**Raw data**
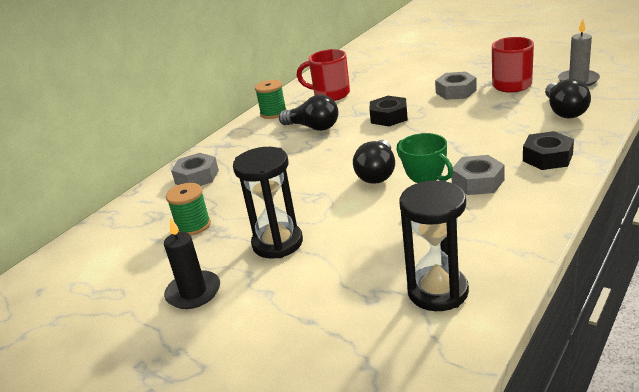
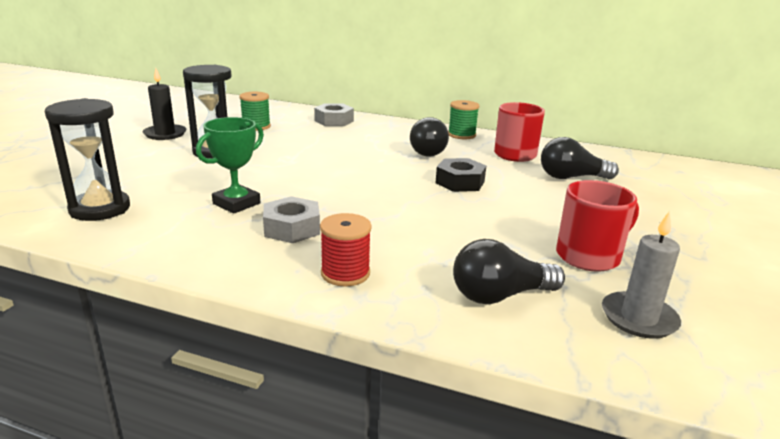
camera: 70 degrees right, 5 degrees down
black light bulb [353,140,395,184] -> black light bulb moved to [541,137,619,179]
grey nut [435,72,477,100] -> none
black nut [523,131,574,170] -> red spool [320,213,372,287]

**Task statement**
Gather each line in the data that holds the string "black".

**Task result**
black light bulb [353,140,395,184] -> black light bulb moved to [541,137,619,179]
black nut [523,131,574,170] -> red spool [320,213,372,287]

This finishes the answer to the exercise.